START Available records
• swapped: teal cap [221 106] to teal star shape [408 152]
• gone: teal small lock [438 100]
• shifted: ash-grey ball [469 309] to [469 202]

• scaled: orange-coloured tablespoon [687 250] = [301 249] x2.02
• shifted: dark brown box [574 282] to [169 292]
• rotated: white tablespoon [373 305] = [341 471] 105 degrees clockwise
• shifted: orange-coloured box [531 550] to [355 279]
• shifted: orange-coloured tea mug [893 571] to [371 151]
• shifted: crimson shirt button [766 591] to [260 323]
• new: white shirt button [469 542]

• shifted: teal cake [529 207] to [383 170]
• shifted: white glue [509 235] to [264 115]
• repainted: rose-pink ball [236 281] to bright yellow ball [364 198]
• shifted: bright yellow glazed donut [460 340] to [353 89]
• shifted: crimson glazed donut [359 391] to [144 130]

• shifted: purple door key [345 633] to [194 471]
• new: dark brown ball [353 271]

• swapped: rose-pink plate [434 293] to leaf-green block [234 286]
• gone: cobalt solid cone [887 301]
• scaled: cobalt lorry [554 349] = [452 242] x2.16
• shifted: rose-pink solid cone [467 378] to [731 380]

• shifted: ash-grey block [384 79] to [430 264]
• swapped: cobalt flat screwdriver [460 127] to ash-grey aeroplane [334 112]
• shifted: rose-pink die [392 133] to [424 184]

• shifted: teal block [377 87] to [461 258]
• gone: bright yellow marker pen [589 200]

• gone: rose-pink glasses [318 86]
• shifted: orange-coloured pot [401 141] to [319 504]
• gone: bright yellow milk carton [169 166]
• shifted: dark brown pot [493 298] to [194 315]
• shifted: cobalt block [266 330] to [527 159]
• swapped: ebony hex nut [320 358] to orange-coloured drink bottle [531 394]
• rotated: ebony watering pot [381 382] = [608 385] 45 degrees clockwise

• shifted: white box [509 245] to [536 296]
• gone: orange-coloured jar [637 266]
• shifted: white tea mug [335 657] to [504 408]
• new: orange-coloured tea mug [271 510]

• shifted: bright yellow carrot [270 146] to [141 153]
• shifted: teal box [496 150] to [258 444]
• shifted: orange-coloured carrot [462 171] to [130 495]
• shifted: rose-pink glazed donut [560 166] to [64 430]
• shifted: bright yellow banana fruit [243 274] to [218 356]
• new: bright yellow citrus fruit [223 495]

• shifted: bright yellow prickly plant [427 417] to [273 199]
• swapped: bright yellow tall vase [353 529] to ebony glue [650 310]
END Available records
**Work instructions:** Go through the listing and copy each line exactly.

**Expected answer:**
• swapped: teal cap [221 106] to teal star shape [408 152]
• gone: teal small lock [438 100]
• shifted: ash-grey ball [469 309] to [469 202]

• scaled: orange-coloured tablespoon [687 250] = [301 249] x2.02
• shifted: dark brown box [574 282] to [169 292]
• rotated: white tablespoon [373 305] = [341 471] 105 degrees clockwise
• shifted: orange-coloured box [531 550] to [355 279]
• shifted: orange-coloured tea mug [893 571] to [371 151]
• shifted: crimson shirt button [766 591] to [260 323]
• new: white shirt button [469 542]

• shifted: teal cake [529 207] to [383 170]
• shifted: white glue [509 235] to [264 115]
• repainted: rose-pink ball [236 281] to bright yellow ball [364 198]
• shifted: bright yellow glazed donut [460 340] to [353 89]
• shifted: crimson glazed donut [359 391] to [144 130]

• shifted: purple door key [345 633] to [194 471]
• new: dark brown ball [353 271]

• swapped: rose-pink plate [434 293] to leaf-green block [234 286]
• gone: cobalt solid cone [887 301]
• scaled: cobalt lorry [554 349] = [452 242] x2.16
• shifted: rose-pink solid cone [467 378] to [731 380]

• shifted: ash-grey block [384 79] to [430 264]
• swapped: cobalt flat screwdriver [460 127] to ash-grey aeroplane [334 112]
• shifted: rose-pink die [392 133] to [424 184]

• shifted: teal block [377 87] to [461 258]
• gone: bright yellow marker pen [589 200]

• gone: rose-pink glasses [318 86]
• shifted: orange-coloured pot [401 141] to [319 504]
• gone: bright yellow milk carton [169 166]
• shifted: dark brown pot [493 298] to [194 315]
• shifted: cobalt block [266 330] to [527 159]
• swapped: ebony hex nut [320 358] to orange-coloured drink bottle [531 394]
• rotated: ebony watering pot [381 382] = [608 385] 45 degrees clockwise

• shifted: white box [509 245] to [536 296]
• gone: orange-coloured jar [637 266]
• shifted: white tea mug [335 657] to [504 408]
• new: orange-coloured tea mug [271 510]

• shifted: bright yellow carrot [270 146] to [141 153]
• shifted: teal box [496 150] to [258 444]
• shifted: orange-coloured carrot [462 171] to [130 495]
• shifted: rose-pink glazed donut [560 166] to [64 430]
• shifted: bright yellow banana fruit [243 274] to [218 356]
• new: bright yellow citrus fruit [223 495]

• shifted: bright yellow prickly plant [427 417] to [273 199]
• swapped: bright yellow tall vase [353 529] to ebony glue [650 310]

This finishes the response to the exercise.